→ **YOUR OBJECTIVE**:
Write the material out again, line by line, exactly as it is.

※

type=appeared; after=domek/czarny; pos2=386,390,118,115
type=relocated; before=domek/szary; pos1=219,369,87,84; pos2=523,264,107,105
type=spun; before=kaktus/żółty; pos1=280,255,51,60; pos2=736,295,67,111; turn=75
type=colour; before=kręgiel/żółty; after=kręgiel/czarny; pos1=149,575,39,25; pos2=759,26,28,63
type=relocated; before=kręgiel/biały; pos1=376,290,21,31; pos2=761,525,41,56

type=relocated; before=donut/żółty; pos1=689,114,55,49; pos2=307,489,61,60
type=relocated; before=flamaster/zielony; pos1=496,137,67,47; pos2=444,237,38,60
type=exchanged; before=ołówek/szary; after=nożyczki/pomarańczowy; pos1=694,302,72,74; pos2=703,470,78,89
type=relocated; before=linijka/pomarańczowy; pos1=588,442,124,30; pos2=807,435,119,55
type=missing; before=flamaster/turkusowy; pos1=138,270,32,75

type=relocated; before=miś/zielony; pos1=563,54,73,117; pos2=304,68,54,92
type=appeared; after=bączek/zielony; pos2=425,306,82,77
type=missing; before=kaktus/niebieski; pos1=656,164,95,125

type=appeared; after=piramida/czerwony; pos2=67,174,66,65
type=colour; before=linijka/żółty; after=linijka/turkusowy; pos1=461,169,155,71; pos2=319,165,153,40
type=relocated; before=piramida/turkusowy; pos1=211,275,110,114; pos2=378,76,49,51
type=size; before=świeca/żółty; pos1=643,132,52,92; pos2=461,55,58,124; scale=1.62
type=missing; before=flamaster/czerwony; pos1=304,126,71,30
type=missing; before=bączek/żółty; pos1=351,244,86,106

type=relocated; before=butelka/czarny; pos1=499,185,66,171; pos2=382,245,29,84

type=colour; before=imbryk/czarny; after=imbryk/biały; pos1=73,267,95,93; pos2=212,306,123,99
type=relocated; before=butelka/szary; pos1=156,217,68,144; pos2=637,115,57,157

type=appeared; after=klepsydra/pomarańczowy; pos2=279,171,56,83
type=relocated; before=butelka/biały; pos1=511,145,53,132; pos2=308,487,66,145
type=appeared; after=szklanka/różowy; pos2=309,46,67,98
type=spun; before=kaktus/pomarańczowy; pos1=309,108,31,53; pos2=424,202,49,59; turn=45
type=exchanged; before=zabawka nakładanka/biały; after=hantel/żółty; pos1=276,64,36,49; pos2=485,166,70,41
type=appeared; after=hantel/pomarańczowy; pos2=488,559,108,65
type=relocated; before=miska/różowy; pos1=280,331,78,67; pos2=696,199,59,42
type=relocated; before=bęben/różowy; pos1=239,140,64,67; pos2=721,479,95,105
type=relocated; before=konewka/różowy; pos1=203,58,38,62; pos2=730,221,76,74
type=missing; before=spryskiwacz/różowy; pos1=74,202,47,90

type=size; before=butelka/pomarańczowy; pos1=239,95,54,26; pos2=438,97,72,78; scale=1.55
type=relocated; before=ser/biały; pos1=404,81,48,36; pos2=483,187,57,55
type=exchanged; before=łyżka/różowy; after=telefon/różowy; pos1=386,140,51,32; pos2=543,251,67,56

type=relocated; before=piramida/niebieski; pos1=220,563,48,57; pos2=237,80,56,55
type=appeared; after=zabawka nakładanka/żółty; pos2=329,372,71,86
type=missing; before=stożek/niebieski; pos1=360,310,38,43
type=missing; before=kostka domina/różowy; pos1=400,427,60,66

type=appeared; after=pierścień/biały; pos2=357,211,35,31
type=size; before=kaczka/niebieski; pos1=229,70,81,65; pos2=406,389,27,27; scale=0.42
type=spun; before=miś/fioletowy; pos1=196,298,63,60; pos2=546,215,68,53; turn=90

※

→ **THE ANSWER**:
type=appeared; after=domek/czarny; pos2=386,390,118,115
type=relocated; before=domek/szary; pos1=219,369,87,84; pos2=523,264,107,105
type=spun; before=kaktus/żółty; pos1=280,255,51,60; pos2=736,295,67,111; turn=75
type=colour; before=kręgiel/żółty; after=kręgiel/czarny; pos1=149,575,39,25; pos2=759,26,28,63
type=relocated; before=kręgiel/biały; pos1=376,290,21,31; pos2=761,525,41,56

type=relocated; before=donut/żółty; pos1=689,114,55,49; pos2=307,489,61,60
type=relocated; before=flamaster/zielony; pos1=496,137,67,47; pos2=444,237,38,60
type=exchanged; before=ołówek/szary; after=nożyczki/pomarańczowy; pos1=694,302,72,74; pos2=703,470,78,89
type=relocated; before=linijka/pomarańczowy; pos1=588,442,124,30; pos2=807,435,119,55
type=missing; before=flamaster/turkusowy; pos1=138,270,32,75

type=relocated; before=miś/zielony; pos1=563,54,73,117; pos2=304,68,54,92
type=appeared; after=bączek/zielony; pos2=425,306,82,77
type=missing; before=kaktus/niebieski; pos1=656,164,95,125

type=appeared; after=piramida/czerwony; pos2=67,174,66,65
type=colour; before=linijka/żółty; after=linijka/turkusowy; pos1=461,169,155,71; pos2=319,165,153,40
type=relocated; before=piramida/turkusowy; pos1=211,275,110,114; pos2=378,76,49,51
type=size; before=świeca/żółty; pos1=643,132,52,92; pos2=461,55,58,124; scale=1.62
type=missing; before=flamaster/czerwony; pos1=304,126,71,30
type=missing; before=bączek/żółty; pos1=351,244,86,106

type=relocated; before=butelka/czarny; pos1=499,185,66,171; pos2=382,245,29,84

type=colour; before=imbryk/czarny; after=imbryk/biały; pos1=73,267,95,93; pos2=212,306,123,99
type=relocated; before=butelka/szary; pos1=156,217,68,144; pos2=637,115,57,157

type=appeared; after=klepsydra/pomarańczowy; pos2=279,171,56,83
type=relocated; before=butelka/biały; pos1=511,145,53,132; pos2=308,487,66,145
type=appeared; after=szklanka/różowy; pos2=309,46,67,98
type=spun; before=kaktus/pomarańczowy; pos1=309,108,31,53; pos2=424,202,49,59; turn=45
type=exchanged; before=zabawka nakładanka/biały; after=hantel/żółty; pos1=276,64,36,49; pos2=485,166,70,41
type=appeared; after=hantel/pomarańczowy; pos2=488,559,108,65
type=relocated; before=miska/różowy; pos1=280,331,78,67; pos2=696,199,59,42
type=relocated; before=bęben/różowy; pos1=239,140,64,67; pos2=721,479,95,105
type=relocated; before=konewka/różowy; pos1=203,58,38,62; pos2=730,221,76,74
type=missing; before=spryskiwacz/różowy; pos1=74,202,47,90

type=size; before=butelka/pomarańczowy; pos1=239,95,54,26; pos2=438,97,72,78; scale=1.55
type=relocated; before=ser/biały; pos1=404,81,48,36; pos2=483,187,57,55
type=exchanged; before=łyżka/różowy; after=telefon/różowy; pos1=386,140,51,32; pos2=543,251,67,56

type=relocated; before=piramida/niebieski; pos1=220,563,48,57; pos2=237,80,56,55
type=appeared; after=zabawka nakładanka/żółty; pos2=329,372,71,86
type=missing; before=stożek/niebieski; pos1=360,310,38,43
type=missing; before=kostka domina/różowy; pos1=400,427,60,66

type=appeared; after=pierścień/biały; pos2=357,211,35,31
type=size; before=kaczka/niebieski; pos1=229,70,81,65; pos2=406,389,27,27; scale=0.42
type=spun; before=miś/fioletowy; pos1=196,298,63,60; pos2=546,215,68,53; turn=90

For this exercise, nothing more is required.